TASK TO COMPLETE:
In this exercise, reproduce the whole listing exactly.
++++++++++
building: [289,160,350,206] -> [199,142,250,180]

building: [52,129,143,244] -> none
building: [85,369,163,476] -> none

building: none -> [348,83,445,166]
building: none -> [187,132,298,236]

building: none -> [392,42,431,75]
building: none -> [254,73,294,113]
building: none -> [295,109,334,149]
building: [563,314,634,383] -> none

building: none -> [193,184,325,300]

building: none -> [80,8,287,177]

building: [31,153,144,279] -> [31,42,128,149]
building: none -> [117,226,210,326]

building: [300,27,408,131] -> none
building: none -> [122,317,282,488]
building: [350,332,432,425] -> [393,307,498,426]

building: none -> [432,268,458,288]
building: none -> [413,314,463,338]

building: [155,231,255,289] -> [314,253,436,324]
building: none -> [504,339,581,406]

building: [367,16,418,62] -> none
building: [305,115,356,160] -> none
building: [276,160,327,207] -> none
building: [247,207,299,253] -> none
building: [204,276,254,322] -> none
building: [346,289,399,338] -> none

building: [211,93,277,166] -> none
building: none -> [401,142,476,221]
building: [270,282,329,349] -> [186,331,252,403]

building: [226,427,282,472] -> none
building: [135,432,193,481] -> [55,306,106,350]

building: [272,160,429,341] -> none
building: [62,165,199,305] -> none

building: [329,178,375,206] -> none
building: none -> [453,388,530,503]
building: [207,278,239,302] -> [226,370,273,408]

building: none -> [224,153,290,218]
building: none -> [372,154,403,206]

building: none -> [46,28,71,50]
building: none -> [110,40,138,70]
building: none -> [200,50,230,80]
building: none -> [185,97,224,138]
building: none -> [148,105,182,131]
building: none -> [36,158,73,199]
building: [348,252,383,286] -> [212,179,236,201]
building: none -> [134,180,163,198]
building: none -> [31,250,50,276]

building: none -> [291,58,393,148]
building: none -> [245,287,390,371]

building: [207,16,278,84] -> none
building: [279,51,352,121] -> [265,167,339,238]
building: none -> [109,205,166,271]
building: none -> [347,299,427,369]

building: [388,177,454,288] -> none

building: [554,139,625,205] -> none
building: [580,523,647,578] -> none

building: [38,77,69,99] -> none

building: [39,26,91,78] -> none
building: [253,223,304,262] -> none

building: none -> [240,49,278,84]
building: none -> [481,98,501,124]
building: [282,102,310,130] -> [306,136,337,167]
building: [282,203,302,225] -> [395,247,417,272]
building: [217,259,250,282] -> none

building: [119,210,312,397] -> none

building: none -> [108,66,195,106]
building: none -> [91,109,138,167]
++++++++++
EXERCISE ANSWER:
building: [289,160,350,206] -> [199,142,250,180]

building: [52,129,143,244] -> none
building: [85,369,163,476] -> none

building: none -> [348,83,445,166]
building: none -> [187,132,298,236]

building: none -> [392,42,431,75]
building: none -> [254,73,294,113]
building: none -> [295,109,334,149]
building: [563,314,634,383] -> none

building: none -> [193,184,325,300]

building: none -> [80,8,287,177]

building: [31,153,144,279] -> [31,42,128,149]
building: none -> [117,226,210,326]

building: [300,27,408,131] -> none
building: none -> [122,317,282,488]
building: [350,332,432,425] -> [393,307,498,426]

building: none -> [432,268,458,288]
building: none -> [413,314,463,338]

building: [155,231,255,289] -> [314,253,436,324]
building: none -> [504,339,581,406]

building: [367,16,418,62] -> none
building: [305,115,356,160] -> none
building: [276,160,327,207] -> none
building: [247,207,299,253] -> none
building: [204,276,254,322] -> none
building: [346,289,399,338] -> none

building: [211,93,277,166] -> none
building: none -> [401,142,476,221]
building: [270,282,329,349] -> [186,331,252,403]

building: [226,427,282,472] -> none
building: [135,432,193,481] -> [55,306,106,350]

building: [272,160,429,341] -> none
building: [62,165,199,305] -> none

building: [329,178,375,206] -> none
building: none -> [453,388,530,503]
building: [207,278,239,302] -> [226,370,273,408]

building: none -> [224,153,290,218]
building: none -> [372,154,403,206]

building: none -> [46,28,71,50]
building: none -> [110,40,138,70]
building: none -> [200,50,230,80]
building: none -> [185,97,224,138]
building: none -> [148,105,182,131]
building: none -> [36,158,73,199]
building: [348,252,383,286] -> [212,179,236,201]
building: none -> [134,180,163,198]
building: none -> [31,250,50,276]

building: none -> [291,58,393,148]
building: none -> [245,287,390,371]

building: [207,16,278,84] -> none
building: [279,51,352,121] -> [265,167,339,238]
building: none -> [109,205,166,271]
building: none -> [347,299,427,369]

building: [388,177,454,288] -> none

building: [554,139,625,205] -> none
building: [580,523,647,578] -> none

building: [38,77,69,99] -> none

building: [39,26,91,78] -> none
building: [253,223,304,262] -> none

building: none -> [240,49,278,84]
building: none -> [481,98,501,124]
building: [282,102,310,130] -> [306,136,337,167]
building: [282,203,302,225] -> [395,247,417,272]
building: [217,259,250,282] -> none

building: [119,210,312,397] -> none

building: none -> [108,66,195,106]
building: none -> [91,109,138,167]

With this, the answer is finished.